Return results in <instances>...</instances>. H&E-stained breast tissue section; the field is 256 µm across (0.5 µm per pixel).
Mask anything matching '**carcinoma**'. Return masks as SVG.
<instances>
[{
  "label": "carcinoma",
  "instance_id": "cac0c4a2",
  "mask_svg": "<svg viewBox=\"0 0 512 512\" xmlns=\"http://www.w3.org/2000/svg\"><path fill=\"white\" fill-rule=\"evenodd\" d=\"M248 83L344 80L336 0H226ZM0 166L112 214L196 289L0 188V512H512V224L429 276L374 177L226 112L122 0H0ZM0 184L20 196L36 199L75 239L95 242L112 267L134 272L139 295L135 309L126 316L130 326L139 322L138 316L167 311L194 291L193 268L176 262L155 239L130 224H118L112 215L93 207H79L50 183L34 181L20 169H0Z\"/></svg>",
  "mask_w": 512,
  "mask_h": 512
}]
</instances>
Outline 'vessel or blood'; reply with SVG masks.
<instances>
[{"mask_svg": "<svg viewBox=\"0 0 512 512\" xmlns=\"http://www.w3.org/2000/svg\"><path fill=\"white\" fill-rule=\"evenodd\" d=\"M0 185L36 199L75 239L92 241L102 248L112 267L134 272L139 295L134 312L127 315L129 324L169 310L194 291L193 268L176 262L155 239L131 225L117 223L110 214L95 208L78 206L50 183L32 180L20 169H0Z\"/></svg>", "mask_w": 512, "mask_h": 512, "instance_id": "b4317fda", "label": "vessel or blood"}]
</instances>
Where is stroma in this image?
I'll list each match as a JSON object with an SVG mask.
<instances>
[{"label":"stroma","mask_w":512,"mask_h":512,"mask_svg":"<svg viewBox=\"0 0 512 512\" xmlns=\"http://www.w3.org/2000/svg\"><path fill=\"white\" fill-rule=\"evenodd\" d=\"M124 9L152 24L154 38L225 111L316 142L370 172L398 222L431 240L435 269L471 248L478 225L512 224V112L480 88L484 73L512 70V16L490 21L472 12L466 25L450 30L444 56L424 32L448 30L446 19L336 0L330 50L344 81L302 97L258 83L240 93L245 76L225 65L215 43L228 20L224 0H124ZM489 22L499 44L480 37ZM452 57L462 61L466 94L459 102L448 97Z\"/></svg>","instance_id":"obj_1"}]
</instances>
* * * * * * *
### WORK TO DO
All of the data shown above must be copied exactly.

### ANSWER TO THIS TASK
Return results in <instances>...</instances>. H&E-stained breast tissue section; the field is 256 µm across (0.5 µm per pixel).
Mask anything matching '**carcinoma**'. Return masks as SVG.
<instances>
[{
  "label": "carcinoma",
  "instance_id": "cac0c4a2",
  "mask_svg": "<svg viewBox=\"0 0 512 512\" xmlns=\"http://www.w3.org/2000/svg\"><path fill=\"white\" fill-rule=\"evenodd\" d=\"M248 83L344 80L336 0H226ZM0 166L112 214L196 289L0 188V512H512V224L429 276L374 177L226 112L122 0H0ZM0 184L20 196L36 199L75 239L95 242L112 267L134 272L139 295L135 309L126 316L130 326L139 322L138 316L167 311L194 291L193 268L176 262L155 239L130 224H118L112 215L93 207H79L50 183L34 181L20 169H0Z\"/></svg>",
  "mask_w": 512,
  "mask_h": 512
}]
</instances>
Outline 'vessel or blood'; reply with SVG masks.
<instances>
[{"mask_svg": "<svg viewBox=\"0 0 512 512\" xmlns=\"http://www.w3.org/2000/svg\"><path fill=\"white\" fill-rule=\"evenodd\" d=\"M0 185L36 199L75 239L92 241L102 248L112 267L134 272L139 295L134 312L127 315L129 324L169 310L194 291L193 268L176 262L155 239L131 225L117 223L110 214L95 208L78 206L50 183L32 180L20 169H0Z\"/></svg>", "mask_w": 512, "mask_h": 512, "instance_id": "b4317fda", "label": "vessel or blood"}]
</instances>
Where is stroma in this image?
I'll list each match as a JSON object with an SVG mask.
<instances>
[{"label":"stroma","mask_w":512,"mask_h":512,"mask_svg":"<svg viewBox=\"0 0 512 512\" xmlns=\"http://www.w3.org/2000/svg\"><path fill=\"white\" fill-rule=\"evenodd\" d=\"M124 9L152 24L154 38L225 111L316 142L370 172L398 222L431 240L435 269L471 248L478 225L512 224V112L480 88L484 73L512 70V16L490 21L472 12L466 25L450 30L444 56L424 32L448 30L446 19L336 0L330 50L344 81L302 97L258 83L240 93L245 76L225 65L215 43L228 20L224 0H124ZM489 22L499 44L480 37ZM452 57L462 61L466 94L459 102L448 97Z\"/></svg>","instance_id":"obj_1"}]
</instances>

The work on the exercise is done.